### ASSIGNMENT
Without reproducing any picture, copy the records word for word.

### RECORDS SUPPLIED
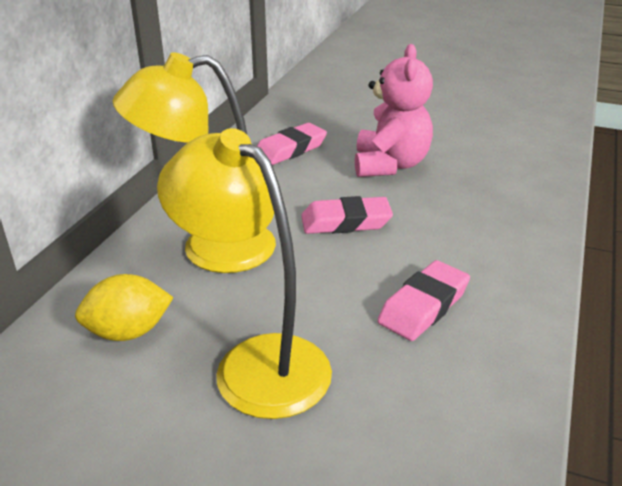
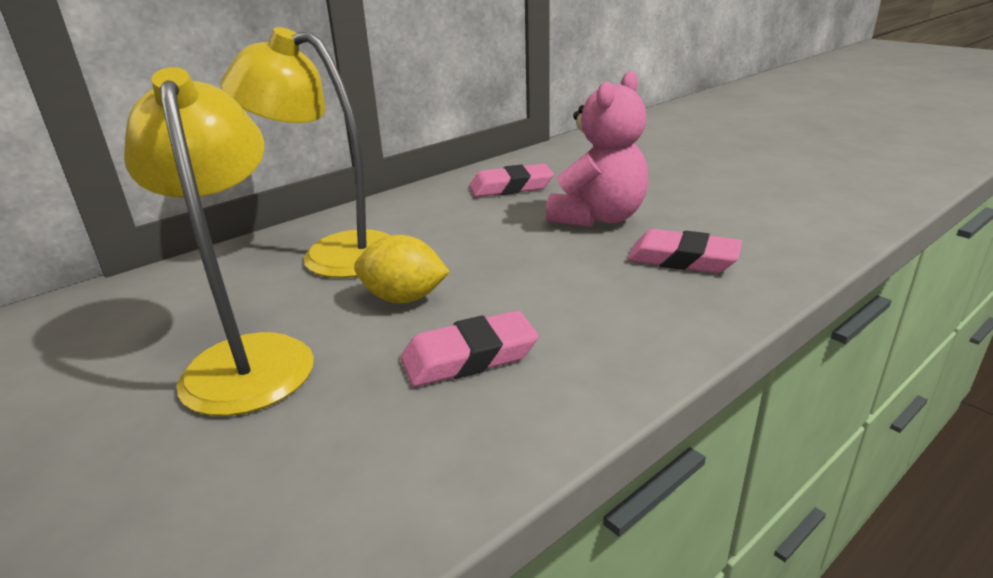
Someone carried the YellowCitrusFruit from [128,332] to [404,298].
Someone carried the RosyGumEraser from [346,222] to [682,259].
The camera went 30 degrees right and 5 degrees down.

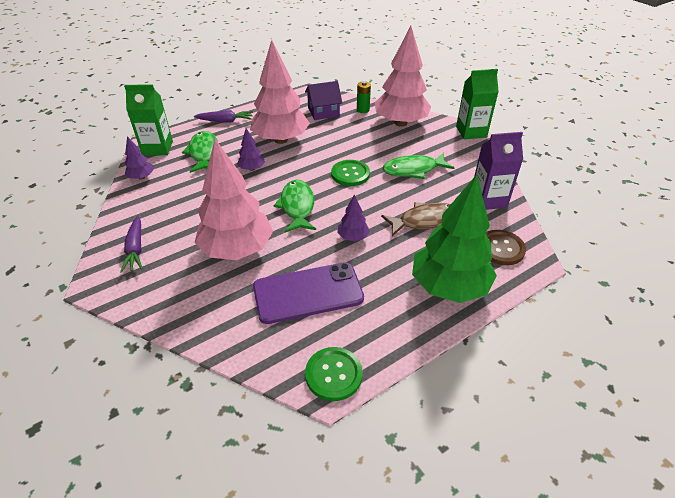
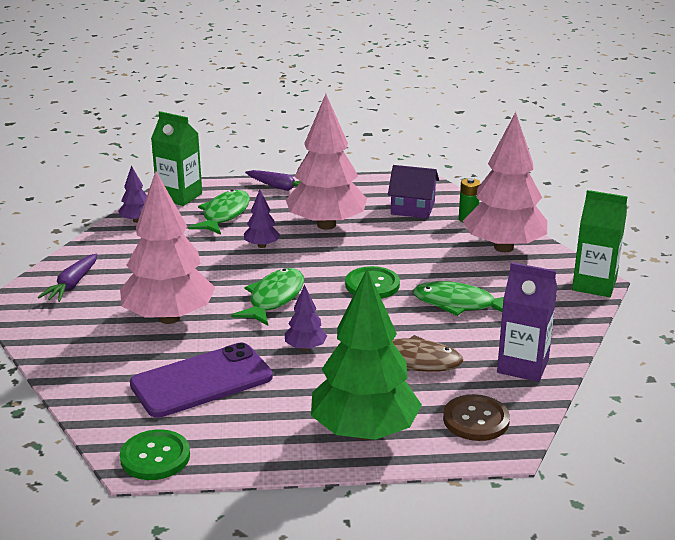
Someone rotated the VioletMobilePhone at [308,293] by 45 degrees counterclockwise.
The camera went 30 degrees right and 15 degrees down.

### ANSWER SPACE
Someone carried the YellowCitrusFruit from [128,332] to [404,298].
Someone carried the RosyGumEraser from [346,222] to [682,259].
The camera went 30 degrees right and 5 degrees down.

Someone rotated the VioletMobilePhone at [308,293] by 45 degrees counterclockwise.
The camera went 30 degrees right and 15 degrees down.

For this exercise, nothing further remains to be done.